**Problem details**
Among the lines below, copy each one in which "disappeared" appears.

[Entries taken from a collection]
::::
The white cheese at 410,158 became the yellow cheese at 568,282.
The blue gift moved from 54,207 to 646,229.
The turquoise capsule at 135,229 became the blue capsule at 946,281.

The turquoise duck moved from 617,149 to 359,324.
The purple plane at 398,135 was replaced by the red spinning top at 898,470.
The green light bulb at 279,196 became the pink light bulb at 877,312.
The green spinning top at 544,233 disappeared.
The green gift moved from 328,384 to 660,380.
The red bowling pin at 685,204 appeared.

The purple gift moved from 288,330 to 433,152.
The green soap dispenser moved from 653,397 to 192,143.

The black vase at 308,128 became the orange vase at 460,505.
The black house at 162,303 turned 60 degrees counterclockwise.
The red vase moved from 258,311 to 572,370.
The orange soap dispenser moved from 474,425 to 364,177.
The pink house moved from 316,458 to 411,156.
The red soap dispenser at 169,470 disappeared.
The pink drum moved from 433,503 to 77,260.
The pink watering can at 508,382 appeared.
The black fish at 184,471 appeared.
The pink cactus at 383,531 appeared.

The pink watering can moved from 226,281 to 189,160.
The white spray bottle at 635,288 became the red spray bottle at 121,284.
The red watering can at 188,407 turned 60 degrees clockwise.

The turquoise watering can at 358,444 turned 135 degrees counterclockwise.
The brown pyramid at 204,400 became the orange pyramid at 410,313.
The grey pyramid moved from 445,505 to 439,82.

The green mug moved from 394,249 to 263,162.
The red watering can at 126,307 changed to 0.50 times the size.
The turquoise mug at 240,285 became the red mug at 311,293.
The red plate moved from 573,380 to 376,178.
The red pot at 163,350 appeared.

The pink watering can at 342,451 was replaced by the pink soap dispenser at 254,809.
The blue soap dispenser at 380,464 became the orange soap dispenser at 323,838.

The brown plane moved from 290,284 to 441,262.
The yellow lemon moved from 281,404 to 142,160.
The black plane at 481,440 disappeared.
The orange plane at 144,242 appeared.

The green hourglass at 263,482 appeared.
::::
**Completed exercise**
The green spinning top at 544,233 disappeared.
The red soap dispenser at 169,470 disappeared.
The black plane at 481,440 disappeared.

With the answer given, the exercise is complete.